[Records from a collection]
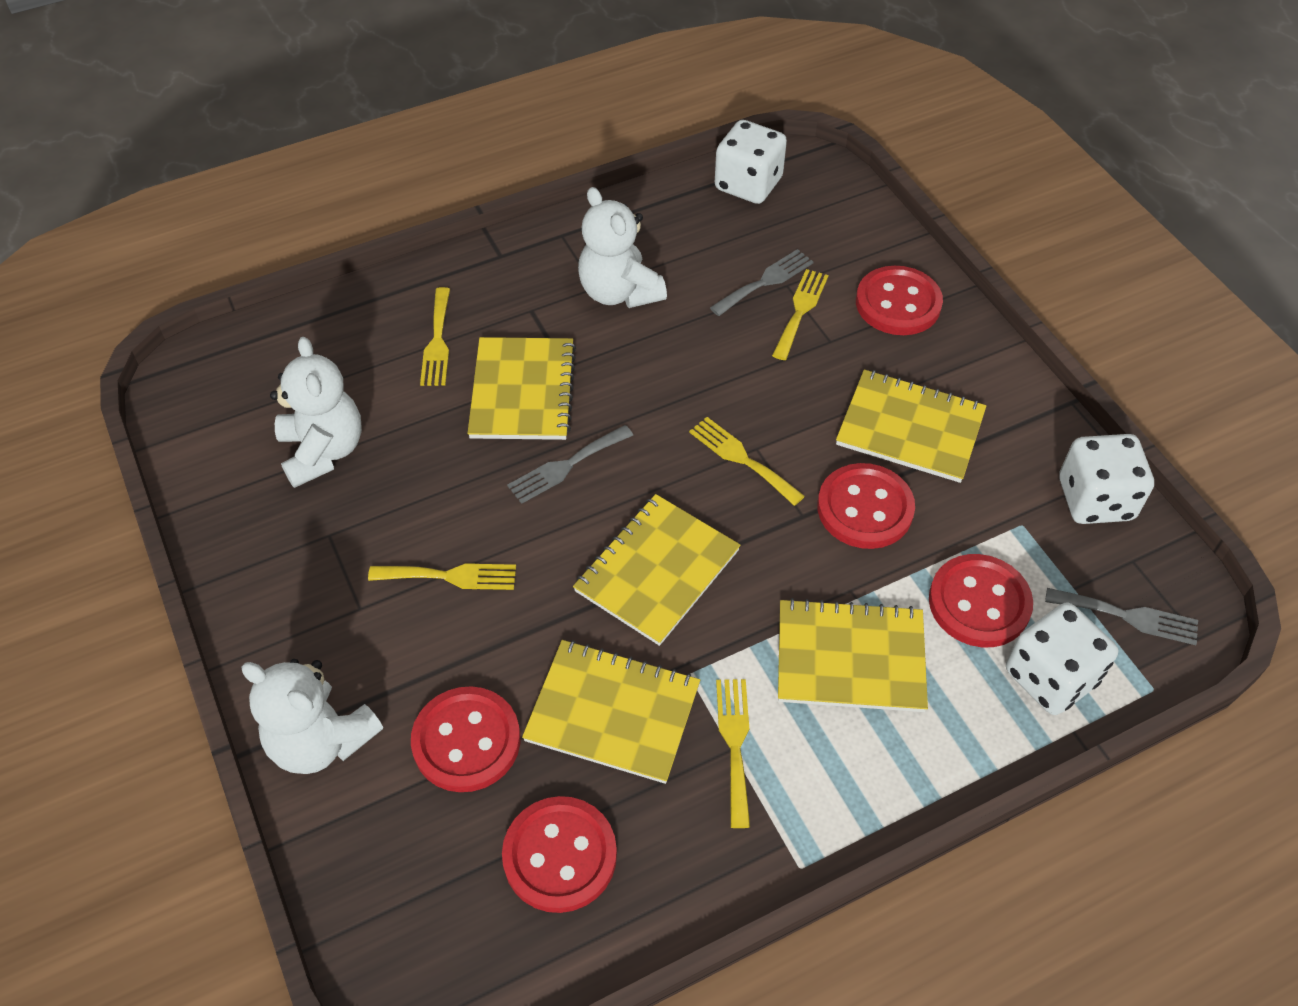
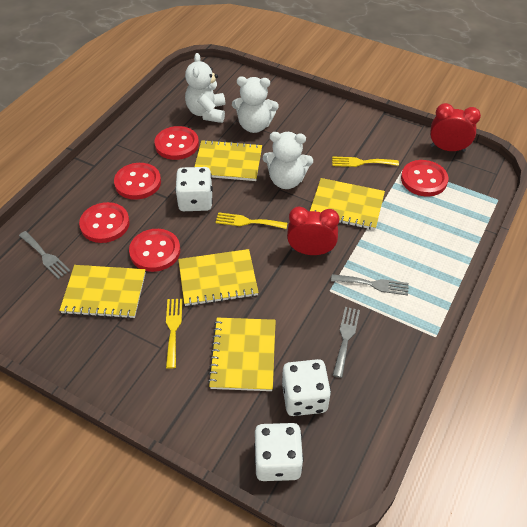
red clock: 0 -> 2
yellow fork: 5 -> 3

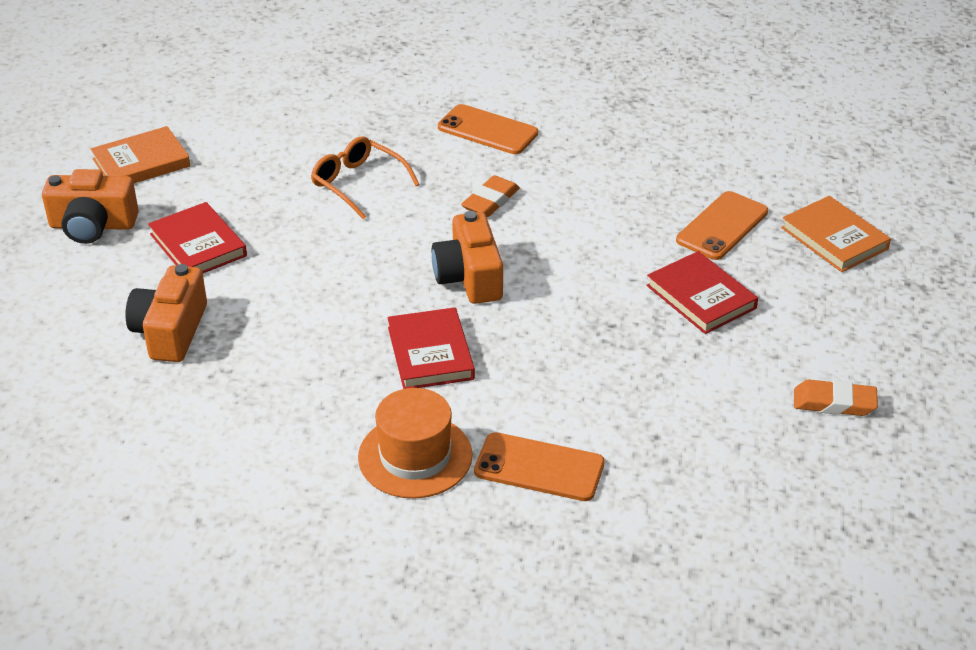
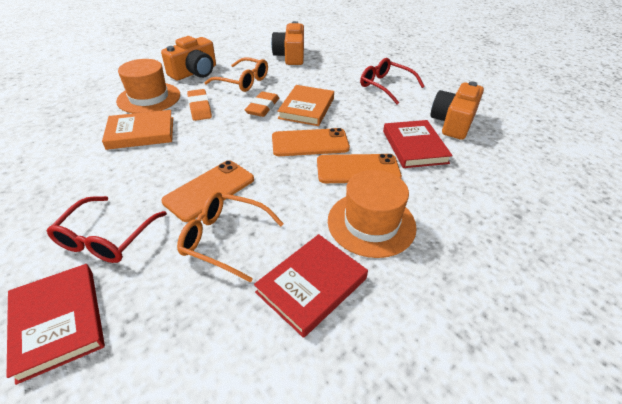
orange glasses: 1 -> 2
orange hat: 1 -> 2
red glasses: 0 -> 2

- What the task asks -
A faithful copy of the records above, without images, is what to give back.

- Exercise response -
red clock: 0 -> 2
yellow fork: 5 -> 3

orange glasses: 1 -> 2
orange hat: 1 -> 2
red glasses: 0 -> 2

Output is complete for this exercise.